# [Work order]
Copy each line below in which the word "black" occurs.

# [Stored data]
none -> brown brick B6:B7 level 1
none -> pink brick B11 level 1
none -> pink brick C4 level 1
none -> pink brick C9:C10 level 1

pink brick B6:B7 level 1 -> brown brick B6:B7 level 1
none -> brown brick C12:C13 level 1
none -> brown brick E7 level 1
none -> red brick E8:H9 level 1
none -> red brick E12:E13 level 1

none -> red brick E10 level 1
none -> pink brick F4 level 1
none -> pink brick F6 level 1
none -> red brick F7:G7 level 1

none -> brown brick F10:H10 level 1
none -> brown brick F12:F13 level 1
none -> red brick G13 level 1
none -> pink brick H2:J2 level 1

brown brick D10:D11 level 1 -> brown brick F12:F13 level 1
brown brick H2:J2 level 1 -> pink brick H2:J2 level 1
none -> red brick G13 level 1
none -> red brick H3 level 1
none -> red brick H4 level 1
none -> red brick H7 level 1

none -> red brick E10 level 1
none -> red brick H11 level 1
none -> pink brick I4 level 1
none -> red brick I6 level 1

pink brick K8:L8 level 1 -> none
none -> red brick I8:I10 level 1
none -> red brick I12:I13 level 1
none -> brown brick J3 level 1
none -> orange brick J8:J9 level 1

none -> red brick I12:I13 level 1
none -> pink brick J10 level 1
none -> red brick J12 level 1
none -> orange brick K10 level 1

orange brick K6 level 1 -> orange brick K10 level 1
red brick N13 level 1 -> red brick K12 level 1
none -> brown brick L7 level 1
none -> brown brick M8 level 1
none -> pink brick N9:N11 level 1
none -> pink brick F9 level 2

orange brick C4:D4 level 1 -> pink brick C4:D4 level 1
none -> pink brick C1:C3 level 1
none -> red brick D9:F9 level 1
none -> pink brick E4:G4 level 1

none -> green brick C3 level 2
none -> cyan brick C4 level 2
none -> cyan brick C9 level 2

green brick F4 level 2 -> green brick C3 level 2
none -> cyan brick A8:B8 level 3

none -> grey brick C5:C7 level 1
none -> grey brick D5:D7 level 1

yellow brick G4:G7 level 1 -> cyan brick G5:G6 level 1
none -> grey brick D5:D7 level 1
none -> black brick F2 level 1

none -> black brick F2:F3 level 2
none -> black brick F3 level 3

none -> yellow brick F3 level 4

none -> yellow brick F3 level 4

# [Answer]
none -> black brick F2 level 1
none -> black brick F2:F3 level 2
none -> black brick F3 level 3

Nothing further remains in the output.